_Task brief:_
Should a picture appear anywhere in the data, omit it and copy everything else exactly.

_Available records:_

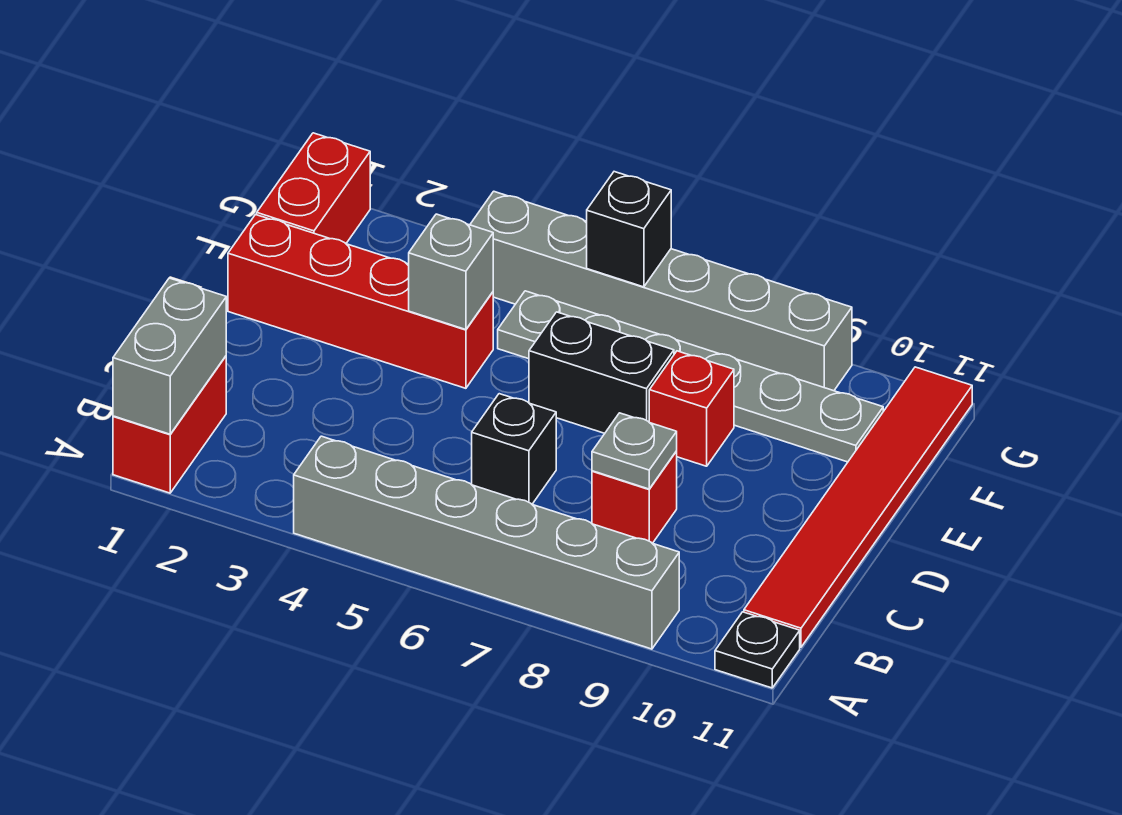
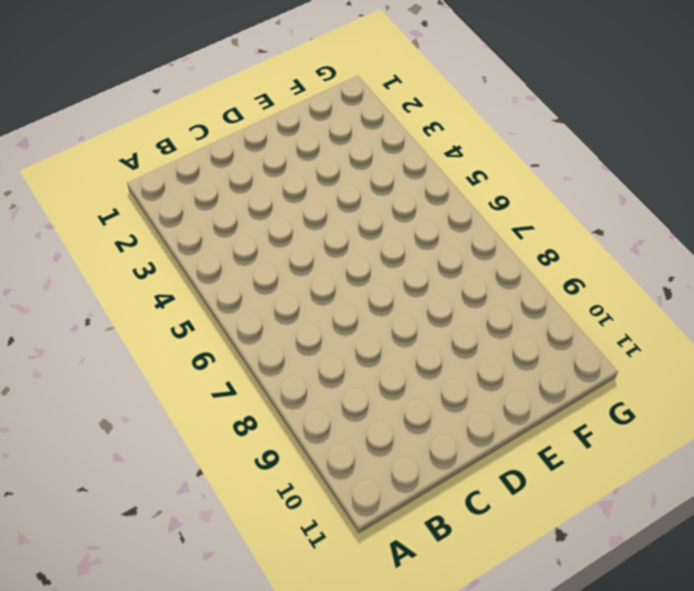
none -> red brick A1:B1 level 1
none -> grey brick A4:A9 level 1
none -> black plate A11 level 1

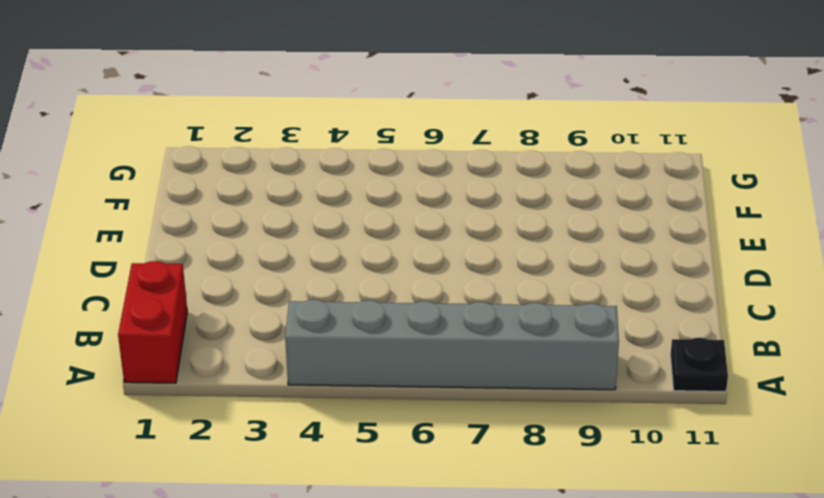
none -> red tile B11:G11 level 1
none -> black brick C6 level 1
none -> red brick C8 level 1

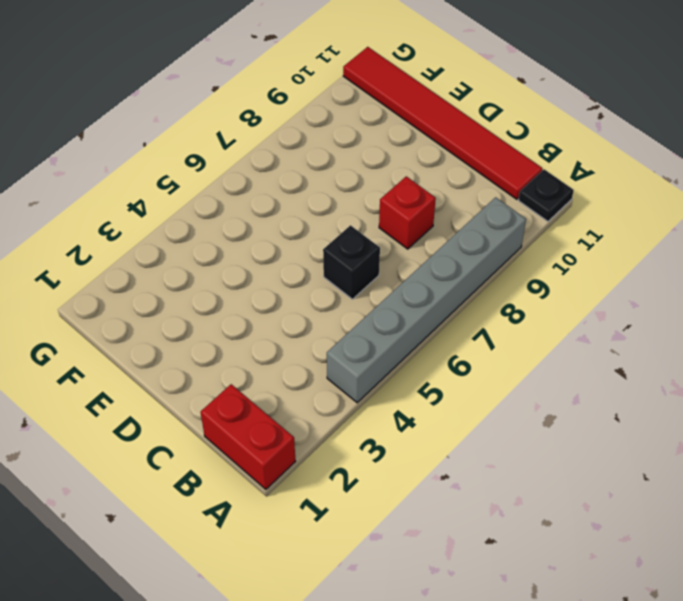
none -> red brick E1:E4 level 1
none -> black brick E6:E7 level 1
none -> red brick E8 level 1

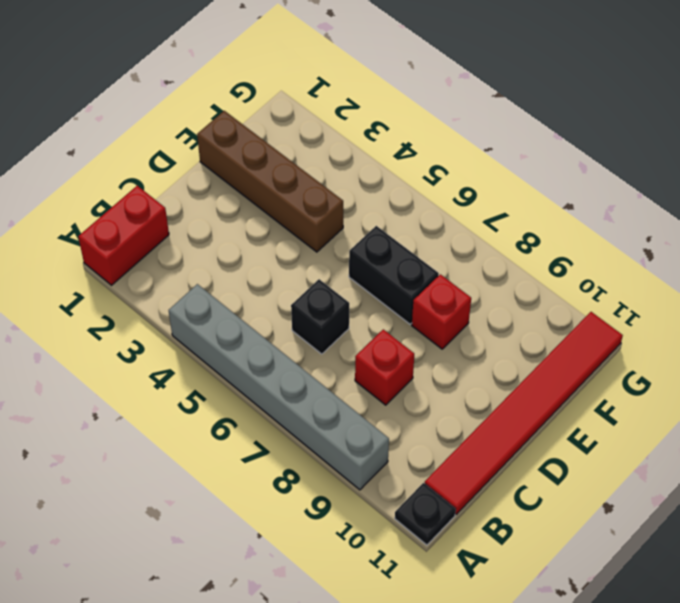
brown brick E1:E4 level 1 -> red brick E1:E4 level 1
none -> red brick F1:G1 level 1
none -> grey plate F5:F10 level 1
none -> grey brick G4:G9 level 1

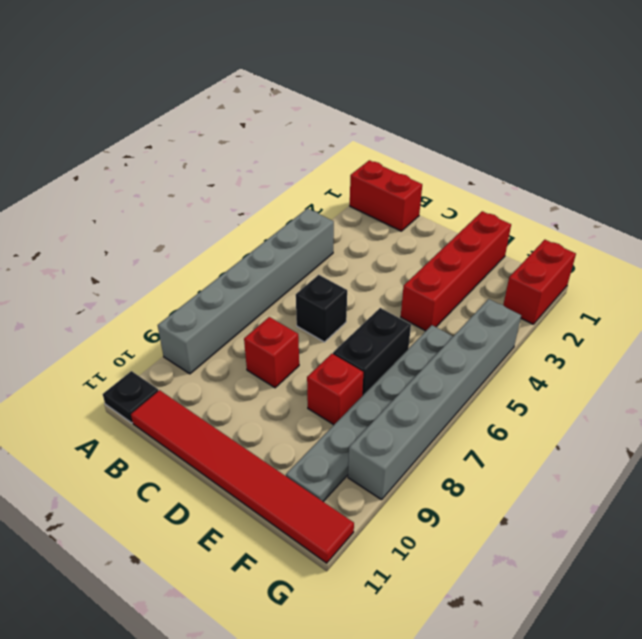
red brick G1:G2 level 1 -> red brick F1:G1 level 1
none -> grey brick A1:B1 level 2
none -> grey plate C8 level 2
none -> grey brick E4 level 2

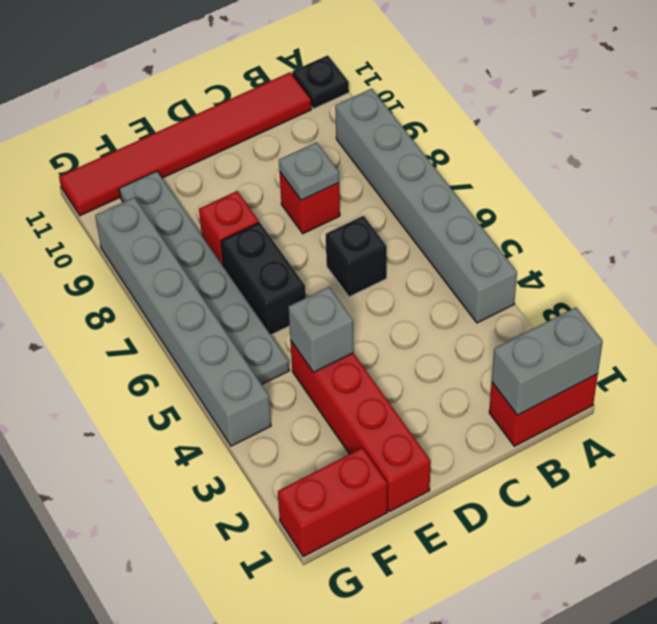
none -> black brick G6 level 2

_Answer to the problem:_
none -> red brick A1:B1 level 1
none -> grey brick A4:A9 level 1
none -> black plate A11 level 1

none -> red tile B11:G11 level 1
none -> black brick C6 level 1
none -> red brick C8 level 1

none -> red brick E1:E4 level 1
none -> black brick E6:E7 level 1
none -> red brick E8 level 1

brown brick E1:E4 level 1 -> red brick E1:E4 level 1
none -> red brick F1:G1 level 1
none -> grey plate F5:F10 level 1
none -> grey brick G4:G9 level 1

red brick G1:G2 level 1 -> red brick F1:G1 level 1
none -> grey brick A1:B1 level 2
none -> grey plate C8 level 2
none -> grey brick E4 level 2

none -> black brick G6 level 2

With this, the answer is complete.